▶ [Records to use]
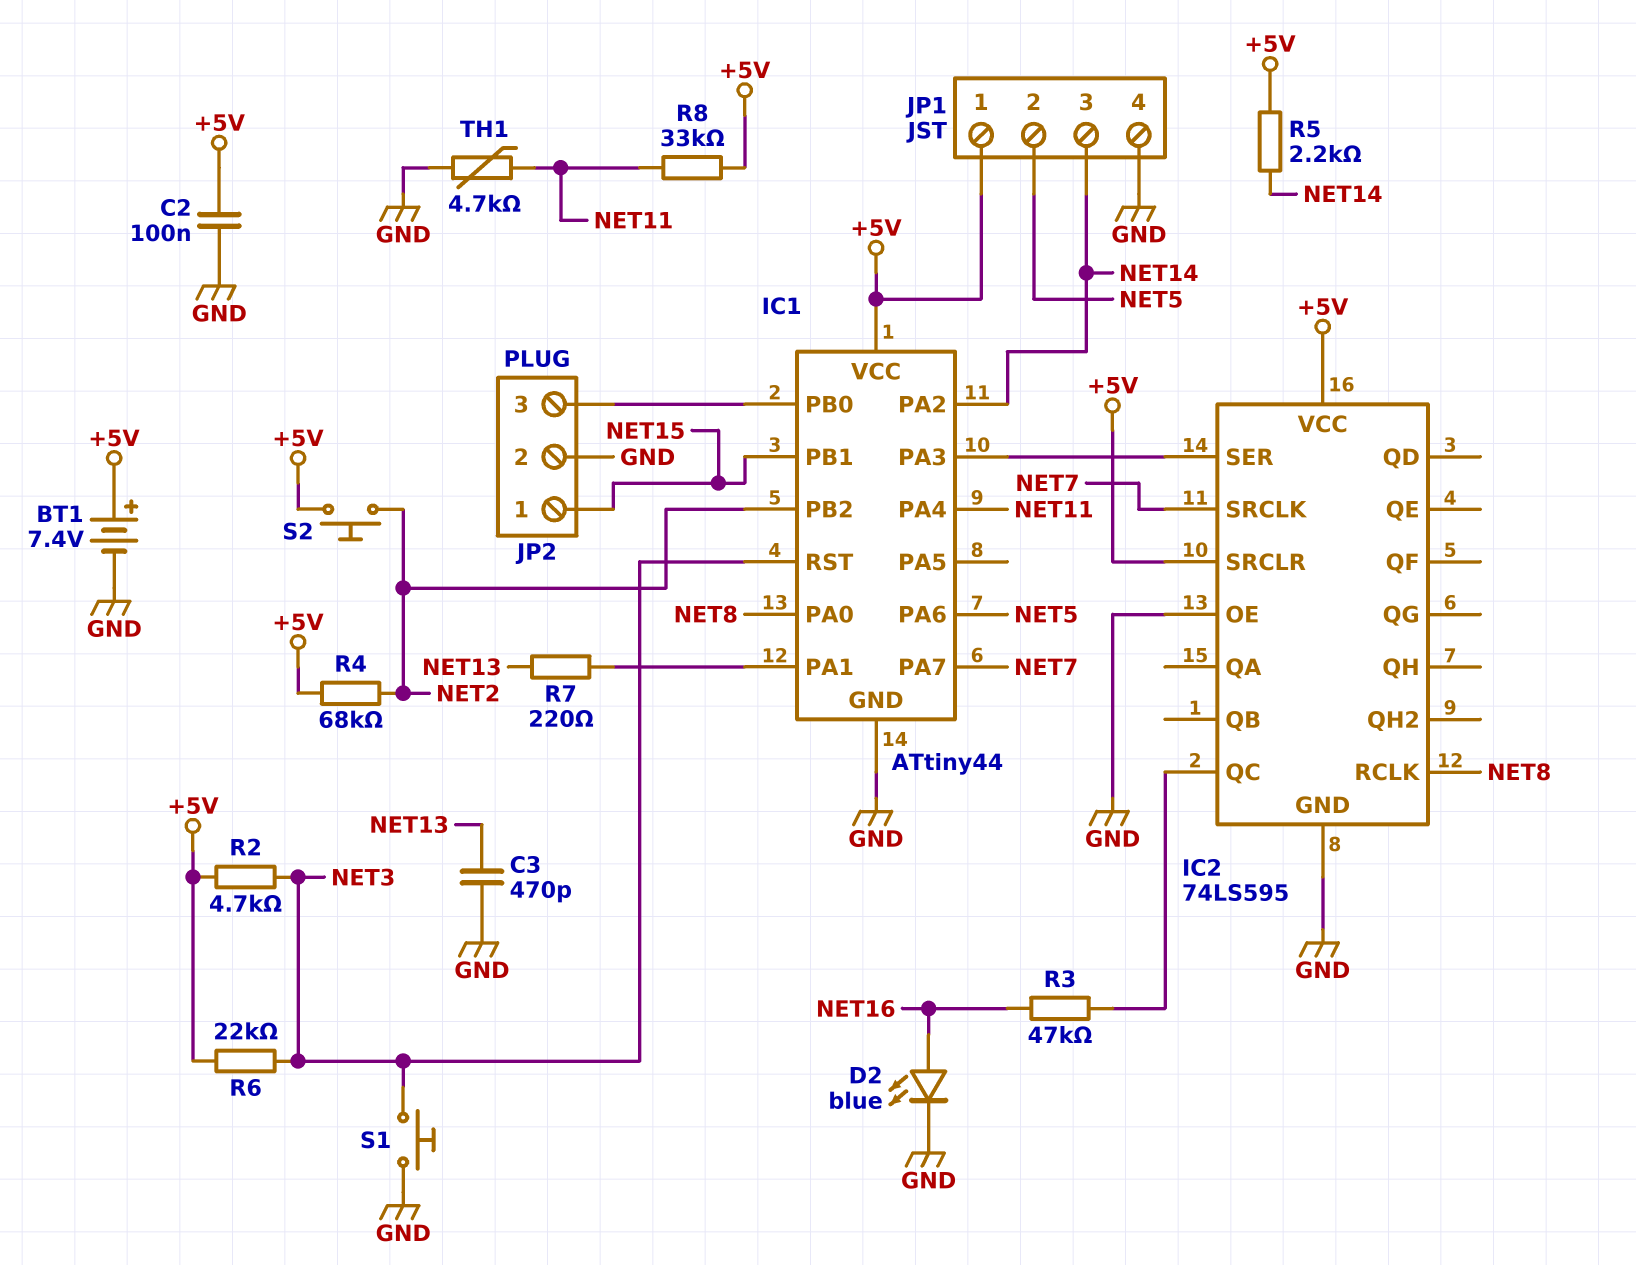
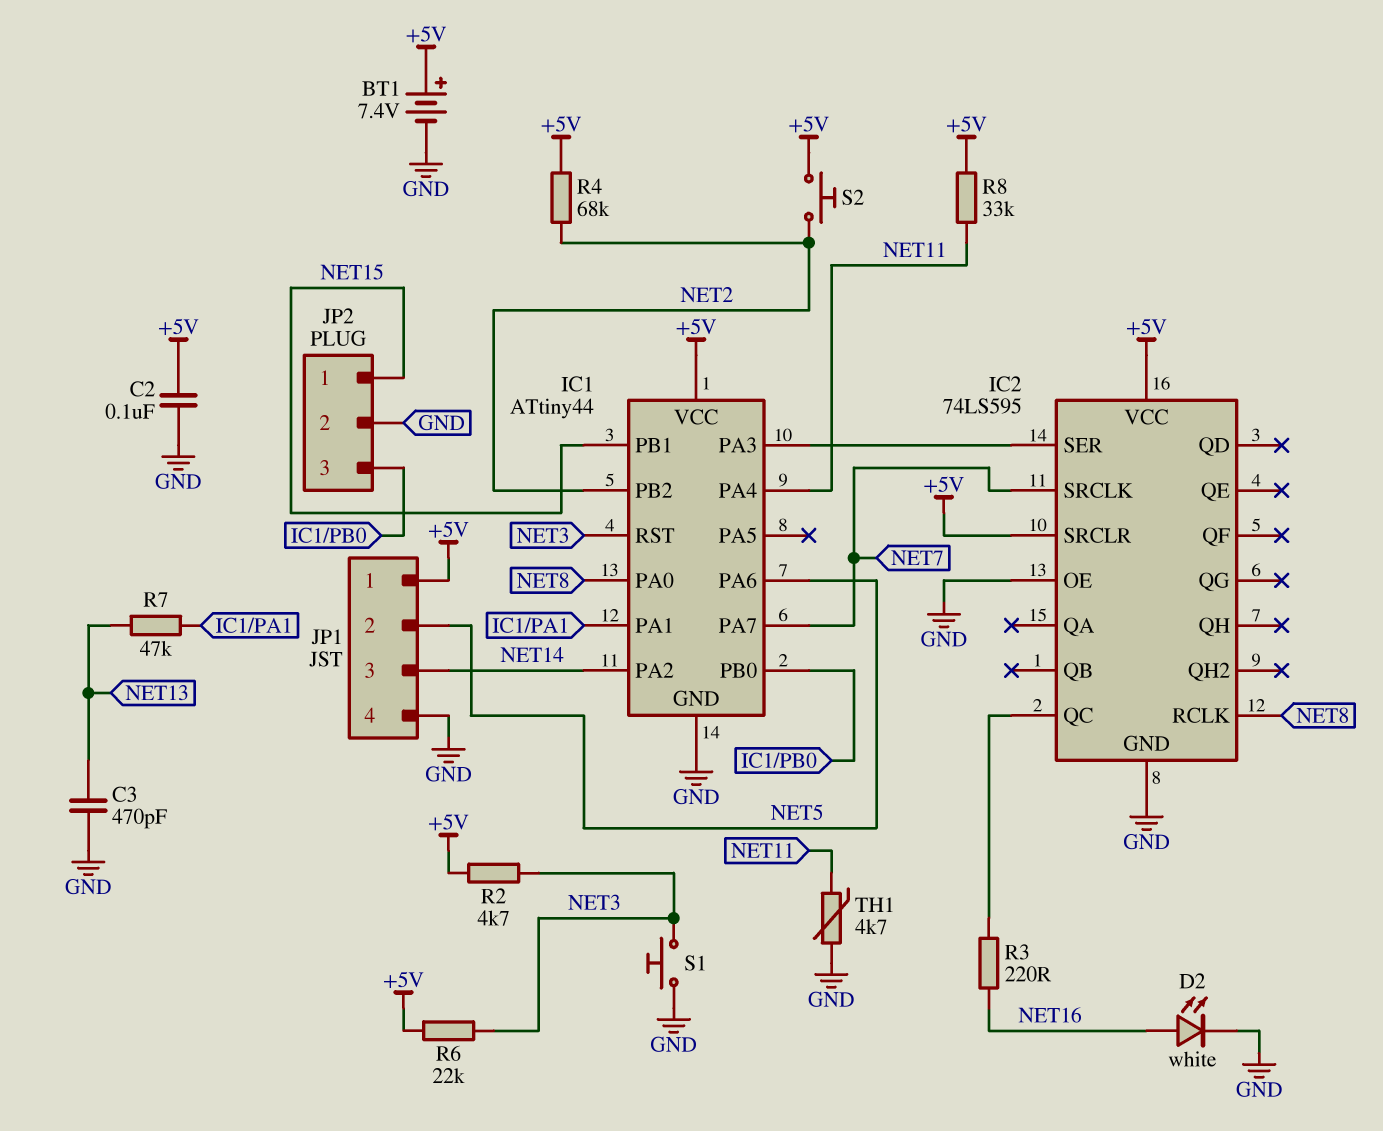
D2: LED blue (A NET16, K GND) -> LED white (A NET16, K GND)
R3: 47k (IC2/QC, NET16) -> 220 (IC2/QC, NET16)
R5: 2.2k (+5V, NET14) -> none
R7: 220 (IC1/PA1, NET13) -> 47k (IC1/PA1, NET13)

* * *

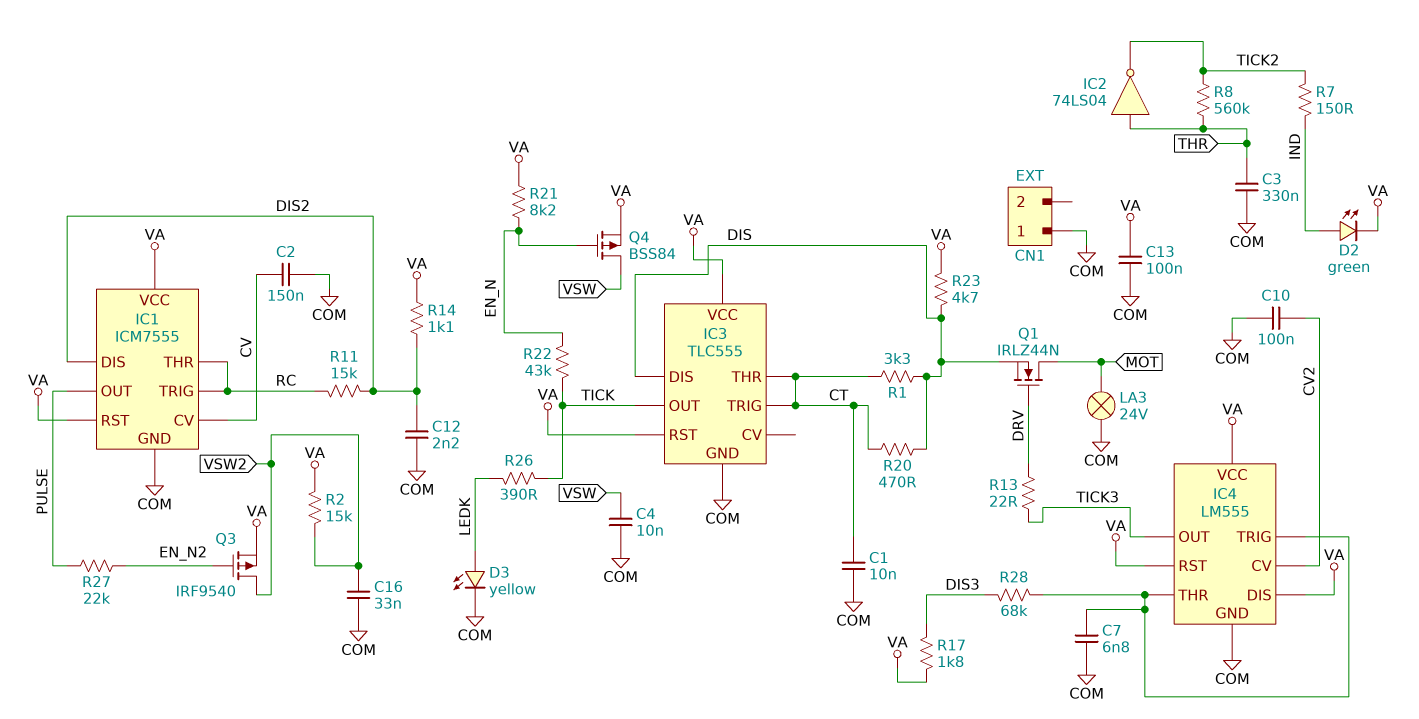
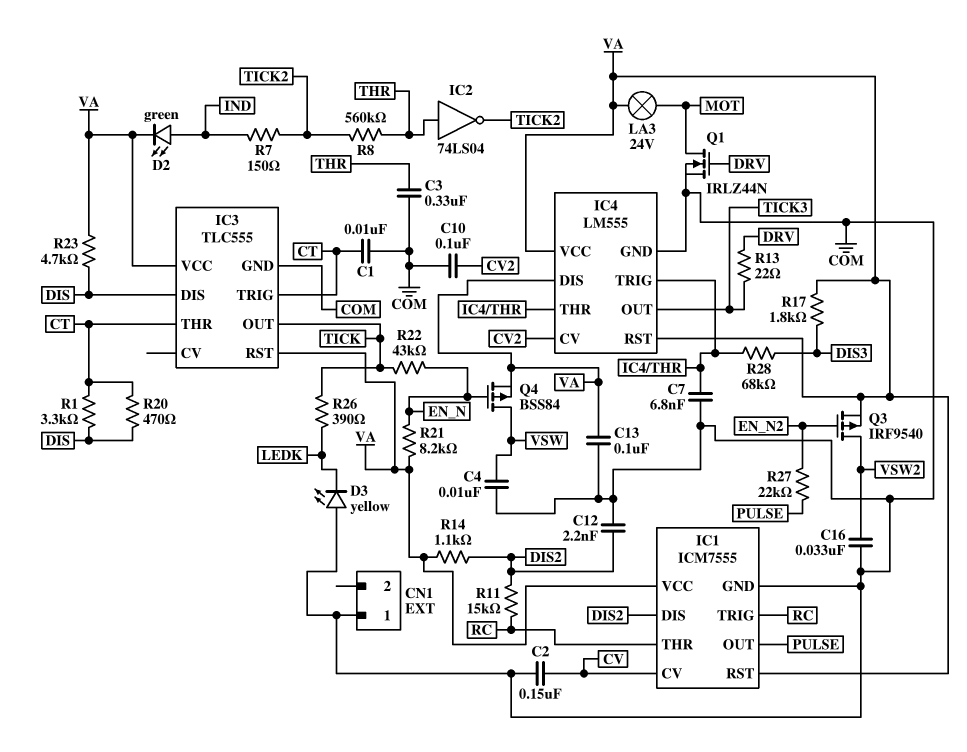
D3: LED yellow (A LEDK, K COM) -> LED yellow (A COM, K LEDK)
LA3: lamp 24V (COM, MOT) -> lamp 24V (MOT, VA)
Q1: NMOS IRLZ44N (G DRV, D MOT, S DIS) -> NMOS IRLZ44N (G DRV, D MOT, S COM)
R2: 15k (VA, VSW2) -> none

---

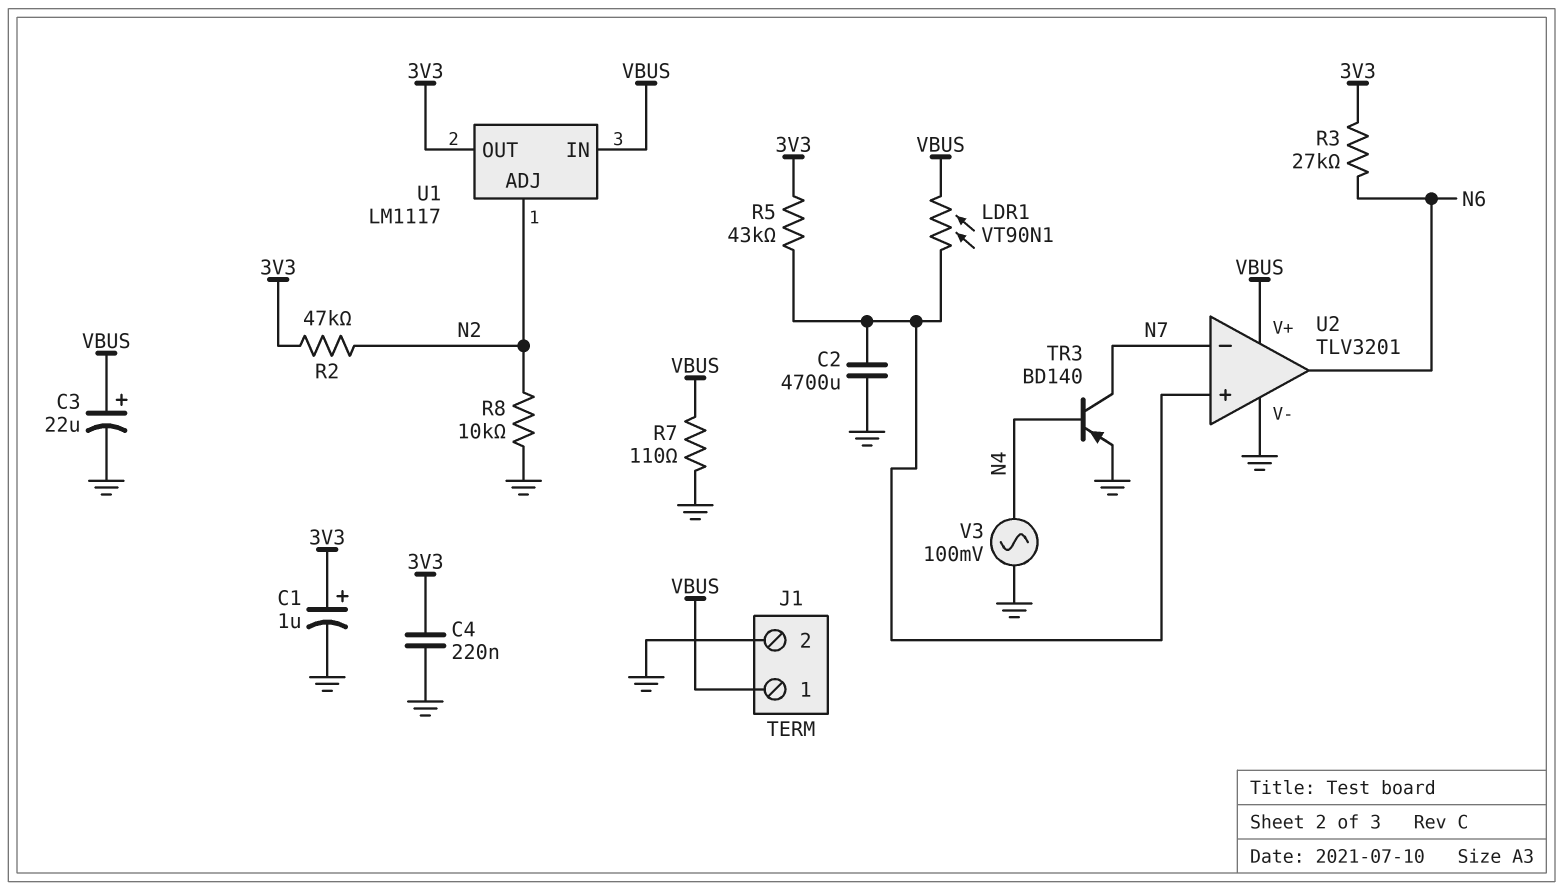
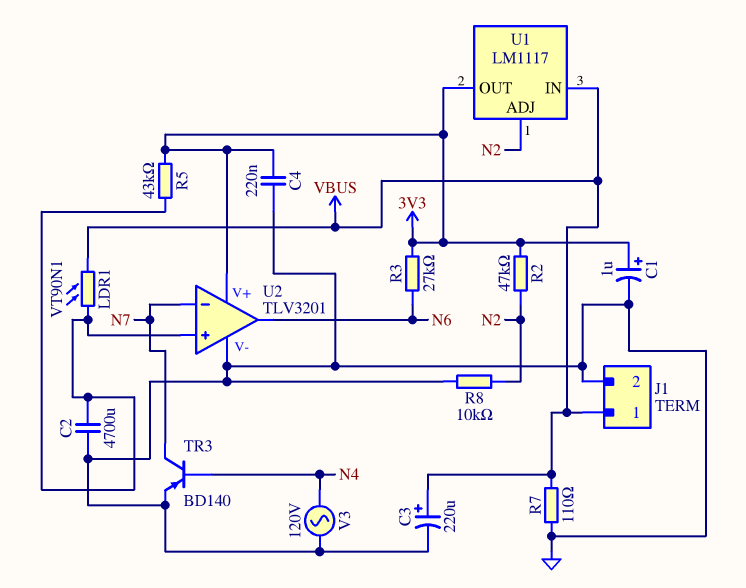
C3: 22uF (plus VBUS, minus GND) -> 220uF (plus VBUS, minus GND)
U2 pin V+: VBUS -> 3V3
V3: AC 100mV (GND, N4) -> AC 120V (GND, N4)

▶ [Instructions to follow]
In the material above, find the line containing "D2: LED blue" and the line containing "R7: 220 (IC1/PA1, NET13)", then write out exactly those two lines and every line between them, and nothing more.

▶ [Exercise result]
D2: LED blue (A NET16, K GND) -> LED white (A NET16, K GND)
R3: 47k (IC2/QC, NET16) -> 220 (IC2/QC, NET16)
R5: 2.2k (+5V, NET14) -> none
R7: 220 (IC1/PA1, NET13) -> 47k (IC1/PA1, NET13)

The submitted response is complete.